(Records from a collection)
════

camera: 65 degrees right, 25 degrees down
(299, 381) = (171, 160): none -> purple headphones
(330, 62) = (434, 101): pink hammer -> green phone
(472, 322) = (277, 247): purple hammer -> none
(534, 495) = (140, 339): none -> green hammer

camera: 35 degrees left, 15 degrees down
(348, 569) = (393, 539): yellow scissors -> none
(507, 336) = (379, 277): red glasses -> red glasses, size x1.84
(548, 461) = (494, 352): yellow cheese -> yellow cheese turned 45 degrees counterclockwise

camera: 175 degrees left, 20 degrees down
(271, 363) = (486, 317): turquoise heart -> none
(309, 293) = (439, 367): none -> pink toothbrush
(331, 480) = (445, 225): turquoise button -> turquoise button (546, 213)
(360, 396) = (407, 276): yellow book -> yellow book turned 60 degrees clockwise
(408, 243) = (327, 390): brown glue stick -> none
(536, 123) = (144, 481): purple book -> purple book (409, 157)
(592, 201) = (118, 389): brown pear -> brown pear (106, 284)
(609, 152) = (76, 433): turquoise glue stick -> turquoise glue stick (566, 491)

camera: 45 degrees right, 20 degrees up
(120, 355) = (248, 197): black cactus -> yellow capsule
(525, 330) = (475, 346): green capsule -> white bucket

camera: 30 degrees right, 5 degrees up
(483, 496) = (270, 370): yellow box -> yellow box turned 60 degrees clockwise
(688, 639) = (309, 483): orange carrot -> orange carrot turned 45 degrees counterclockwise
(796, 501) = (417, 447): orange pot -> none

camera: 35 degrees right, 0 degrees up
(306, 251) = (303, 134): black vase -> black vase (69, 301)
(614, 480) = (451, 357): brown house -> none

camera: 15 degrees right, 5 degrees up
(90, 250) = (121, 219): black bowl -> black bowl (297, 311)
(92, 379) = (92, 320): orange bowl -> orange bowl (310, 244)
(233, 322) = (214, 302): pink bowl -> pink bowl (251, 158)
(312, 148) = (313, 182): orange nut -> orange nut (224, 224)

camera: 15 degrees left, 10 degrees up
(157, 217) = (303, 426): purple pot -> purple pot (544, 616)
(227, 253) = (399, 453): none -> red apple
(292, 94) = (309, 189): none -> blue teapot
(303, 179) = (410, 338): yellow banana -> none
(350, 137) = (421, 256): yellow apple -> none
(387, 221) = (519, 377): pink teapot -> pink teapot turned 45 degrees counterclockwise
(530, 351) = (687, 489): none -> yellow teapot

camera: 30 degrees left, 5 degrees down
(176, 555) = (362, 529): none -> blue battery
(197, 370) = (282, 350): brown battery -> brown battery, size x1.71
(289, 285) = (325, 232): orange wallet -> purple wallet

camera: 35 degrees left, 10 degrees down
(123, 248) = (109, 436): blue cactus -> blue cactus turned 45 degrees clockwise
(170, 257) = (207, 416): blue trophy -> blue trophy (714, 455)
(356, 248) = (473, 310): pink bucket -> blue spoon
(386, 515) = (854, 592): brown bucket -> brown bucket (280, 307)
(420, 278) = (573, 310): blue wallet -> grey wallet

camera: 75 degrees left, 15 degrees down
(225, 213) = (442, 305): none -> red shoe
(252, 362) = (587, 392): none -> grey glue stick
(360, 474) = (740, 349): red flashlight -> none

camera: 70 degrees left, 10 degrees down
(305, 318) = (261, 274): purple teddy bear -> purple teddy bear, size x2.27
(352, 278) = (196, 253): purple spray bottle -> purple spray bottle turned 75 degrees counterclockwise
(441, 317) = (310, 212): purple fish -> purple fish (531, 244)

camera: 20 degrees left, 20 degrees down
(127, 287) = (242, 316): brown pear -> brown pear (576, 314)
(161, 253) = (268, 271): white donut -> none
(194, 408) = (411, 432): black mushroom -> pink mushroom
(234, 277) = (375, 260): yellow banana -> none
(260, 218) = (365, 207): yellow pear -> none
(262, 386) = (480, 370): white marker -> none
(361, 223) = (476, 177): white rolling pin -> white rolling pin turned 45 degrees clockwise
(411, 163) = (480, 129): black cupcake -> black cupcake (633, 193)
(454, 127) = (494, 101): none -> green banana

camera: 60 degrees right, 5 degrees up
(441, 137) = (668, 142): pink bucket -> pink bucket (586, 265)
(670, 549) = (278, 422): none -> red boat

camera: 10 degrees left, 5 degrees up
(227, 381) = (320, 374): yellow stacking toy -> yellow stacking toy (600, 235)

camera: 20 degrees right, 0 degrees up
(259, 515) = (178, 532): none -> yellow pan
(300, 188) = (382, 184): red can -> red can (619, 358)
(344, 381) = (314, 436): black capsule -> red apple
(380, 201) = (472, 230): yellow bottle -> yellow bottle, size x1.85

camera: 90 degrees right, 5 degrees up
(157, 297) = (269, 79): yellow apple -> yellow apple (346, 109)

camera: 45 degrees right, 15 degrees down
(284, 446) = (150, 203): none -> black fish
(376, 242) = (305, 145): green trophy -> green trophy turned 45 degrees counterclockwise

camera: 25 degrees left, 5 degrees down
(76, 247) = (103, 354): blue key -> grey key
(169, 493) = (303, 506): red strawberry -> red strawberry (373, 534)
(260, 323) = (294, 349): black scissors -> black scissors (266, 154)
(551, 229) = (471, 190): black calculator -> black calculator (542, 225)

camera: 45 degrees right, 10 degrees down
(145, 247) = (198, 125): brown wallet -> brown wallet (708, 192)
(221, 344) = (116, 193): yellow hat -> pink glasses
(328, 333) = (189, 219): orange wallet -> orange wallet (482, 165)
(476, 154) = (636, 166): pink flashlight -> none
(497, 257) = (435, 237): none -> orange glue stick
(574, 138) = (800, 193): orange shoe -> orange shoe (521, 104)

════

[Exercise aim]: Work out the number of lines in the records that contain the string "size". Nothing but that number should be sent back.

[Reply to the task]: 4